### 练习题目
从下面的材料中选出含有字符串“appoggiatura”的每一行，照原样抄出。注意区分大小写。

------ 所给材料 ------

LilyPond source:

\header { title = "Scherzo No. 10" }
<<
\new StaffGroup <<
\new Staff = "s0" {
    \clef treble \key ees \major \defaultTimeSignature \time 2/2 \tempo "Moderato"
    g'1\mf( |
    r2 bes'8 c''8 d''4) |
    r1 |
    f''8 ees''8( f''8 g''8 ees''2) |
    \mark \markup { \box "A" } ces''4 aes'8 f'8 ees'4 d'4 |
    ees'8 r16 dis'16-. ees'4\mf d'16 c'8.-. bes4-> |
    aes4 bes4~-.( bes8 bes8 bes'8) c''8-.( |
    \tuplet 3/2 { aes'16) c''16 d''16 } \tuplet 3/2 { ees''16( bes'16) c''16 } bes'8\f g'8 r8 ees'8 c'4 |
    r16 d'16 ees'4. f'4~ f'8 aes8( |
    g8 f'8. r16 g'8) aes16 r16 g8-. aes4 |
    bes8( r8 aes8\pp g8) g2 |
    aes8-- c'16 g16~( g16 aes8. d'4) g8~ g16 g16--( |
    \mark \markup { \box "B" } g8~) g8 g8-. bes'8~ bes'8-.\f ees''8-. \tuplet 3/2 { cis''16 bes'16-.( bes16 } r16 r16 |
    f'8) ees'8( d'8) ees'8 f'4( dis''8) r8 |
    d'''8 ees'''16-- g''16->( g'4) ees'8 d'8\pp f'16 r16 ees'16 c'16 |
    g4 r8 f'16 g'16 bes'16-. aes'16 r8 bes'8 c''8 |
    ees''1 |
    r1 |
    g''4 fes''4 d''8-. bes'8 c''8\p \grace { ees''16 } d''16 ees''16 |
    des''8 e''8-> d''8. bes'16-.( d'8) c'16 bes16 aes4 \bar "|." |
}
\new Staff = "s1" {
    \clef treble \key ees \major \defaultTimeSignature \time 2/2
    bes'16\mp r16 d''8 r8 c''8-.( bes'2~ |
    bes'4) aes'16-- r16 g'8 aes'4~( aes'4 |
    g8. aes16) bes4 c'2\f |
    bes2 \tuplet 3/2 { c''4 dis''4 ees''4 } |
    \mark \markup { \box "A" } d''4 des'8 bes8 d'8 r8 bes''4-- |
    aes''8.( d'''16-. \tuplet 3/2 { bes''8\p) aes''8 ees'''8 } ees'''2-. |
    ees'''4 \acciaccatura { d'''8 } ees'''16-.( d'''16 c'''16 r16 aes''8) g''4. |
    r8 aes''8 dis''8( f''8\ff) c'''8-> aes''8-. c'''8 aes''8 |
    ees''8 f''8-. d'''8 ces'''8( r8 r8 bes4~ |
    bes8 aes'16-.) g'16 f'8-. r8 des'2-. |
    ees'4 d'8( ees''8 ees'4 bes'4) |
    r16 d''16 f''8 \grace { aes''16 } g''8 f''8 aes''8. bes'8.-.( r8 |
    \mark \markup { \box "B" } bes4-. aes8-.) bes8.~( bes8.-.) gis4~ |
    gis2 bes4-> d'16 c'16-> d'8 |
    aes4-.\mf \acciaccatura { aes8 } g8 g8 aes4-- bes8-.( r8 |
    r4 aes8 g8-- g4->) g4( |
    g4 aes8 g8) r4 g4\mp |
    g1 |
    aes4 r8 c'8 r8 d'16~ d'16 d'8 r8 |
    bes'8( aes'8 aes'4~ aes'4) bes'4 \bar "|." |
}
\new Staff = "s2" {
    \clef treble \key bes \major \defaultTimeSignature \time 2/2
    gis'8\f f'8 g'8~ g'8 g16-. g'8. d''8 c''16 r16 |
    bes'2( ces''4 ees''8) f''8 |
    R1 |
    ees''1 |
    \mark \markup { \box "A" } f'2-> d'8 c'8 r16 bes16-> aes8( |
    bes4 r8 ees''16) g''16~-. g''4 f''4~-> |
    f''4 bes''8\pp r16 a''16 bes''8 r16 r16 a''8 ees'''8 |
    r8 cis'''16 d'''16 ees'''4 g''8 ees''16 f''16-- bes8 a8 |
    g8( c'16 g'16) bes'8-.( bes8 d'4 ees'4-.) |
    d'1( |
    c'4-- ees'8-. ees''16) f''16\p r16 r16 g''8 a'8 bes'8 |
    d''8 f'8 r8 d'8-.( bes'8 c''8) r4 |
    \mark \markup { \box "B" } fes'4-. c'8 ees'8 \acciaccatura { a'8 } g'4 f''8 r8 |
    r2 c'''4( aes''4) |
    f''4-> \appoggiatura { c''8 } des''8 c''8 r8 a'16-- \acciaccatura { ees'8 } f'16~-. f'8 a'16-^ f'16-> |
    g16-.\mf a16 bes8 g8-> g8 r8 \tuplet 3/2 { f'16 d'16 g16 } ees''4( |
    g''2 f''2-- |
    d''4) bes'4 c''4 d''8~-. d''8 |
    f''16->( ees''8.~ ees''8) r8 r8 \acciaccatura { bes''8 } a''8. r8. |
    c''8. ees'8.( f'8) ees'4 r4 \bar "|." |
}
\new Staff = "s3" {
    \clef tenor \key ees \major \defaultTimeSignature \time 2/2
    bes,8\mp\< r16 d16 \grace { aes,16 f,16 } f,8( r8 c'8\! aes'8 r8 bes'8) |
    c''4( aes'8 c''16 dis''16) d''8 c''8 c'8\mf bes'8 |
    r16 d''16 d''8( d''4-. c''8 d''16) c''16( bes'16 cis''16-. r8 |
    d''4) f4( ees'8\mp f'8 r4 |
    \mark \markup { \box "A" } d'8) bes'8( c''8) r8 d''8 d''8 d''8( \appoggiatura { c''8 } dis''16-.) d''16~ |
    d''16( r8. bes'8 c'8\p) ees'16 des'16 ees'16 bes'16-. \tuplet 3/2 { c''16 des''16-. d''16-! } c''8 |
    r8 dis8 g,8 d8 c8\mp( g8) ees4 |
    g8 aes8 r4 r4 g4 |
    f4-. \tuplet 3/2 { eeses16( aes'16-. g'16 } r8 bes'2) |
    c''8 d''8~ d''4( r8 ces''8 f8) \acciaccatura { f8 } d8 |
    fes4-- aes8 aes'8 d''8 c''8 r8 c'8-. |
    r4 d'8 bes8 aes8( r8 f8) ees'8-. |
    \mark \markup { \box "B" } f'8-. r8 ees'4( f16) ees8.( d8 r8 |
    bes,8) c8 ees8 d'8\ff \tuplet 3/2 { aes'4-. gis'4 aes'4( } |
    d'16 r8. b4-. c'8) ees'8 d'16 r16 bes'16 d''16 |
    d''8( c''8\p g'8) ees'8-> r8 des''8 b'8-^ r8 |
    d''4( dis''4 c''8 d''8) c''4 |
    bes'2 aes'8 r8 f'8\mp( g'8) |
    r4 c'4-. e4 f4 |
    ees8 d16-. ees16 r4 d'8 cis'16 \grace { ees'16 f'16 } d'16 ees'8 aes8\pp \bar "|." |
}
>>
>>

------

### 本题答案
    f''4-> \appoggiatura { c''8 } des''8 c''8 r8 a'16-- \acciaccatura { ees'8 } f'16~-. f'8 a'16-^ f'16-> |
    \mark \markup { \box "A" } d'8) bes'8( c''8) r8 d''8 d''8 d''8( \appoggiatura { c''8 } dis''16-.) d''16~ |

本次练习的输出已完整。